# Task directions
Give back the lines below exactly, but do not include any pictures.

Data Block Start

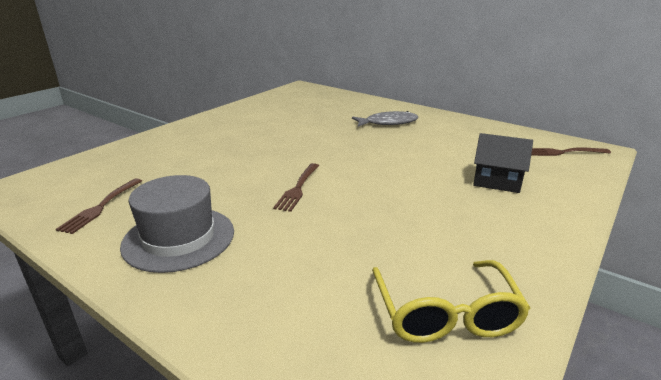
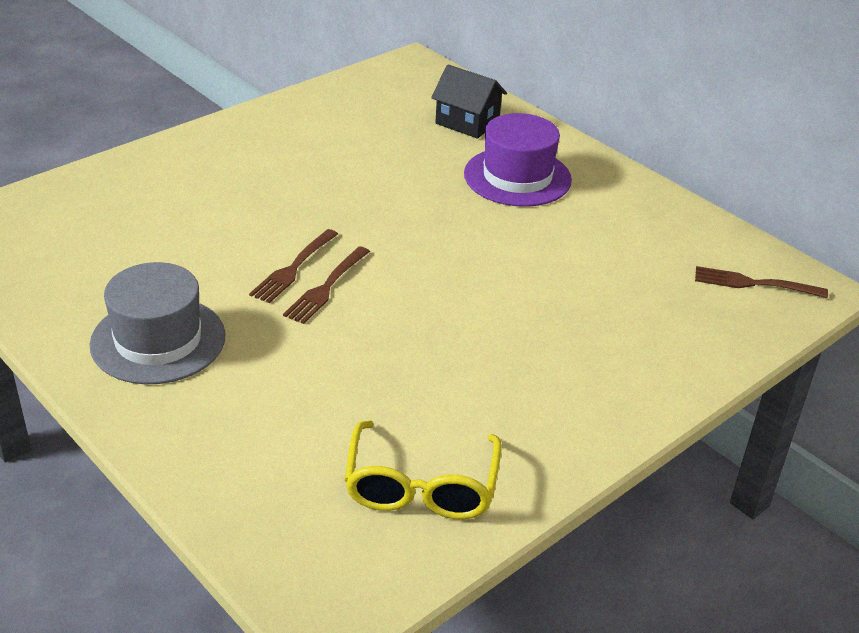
camera: 10 degrees right, 10 degrees up
(101, 206) = (71, 276): brown fork -> brown fork (294, 268)
(388, 123) = (517, 177): grey fish -> purple hat
(497, 181) = (609, 320): black house -> black house (467, 122)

Data Block End

# Task response
camera: 10 degrees right, 10 degrees up
(101, 206) = (71, 276): brown fork -> brown fork (294, 268)
(388, 123) = (517, 177): grey fish -> purple hat
(497, 181) = (609, 320): black house -> black house (467, 122)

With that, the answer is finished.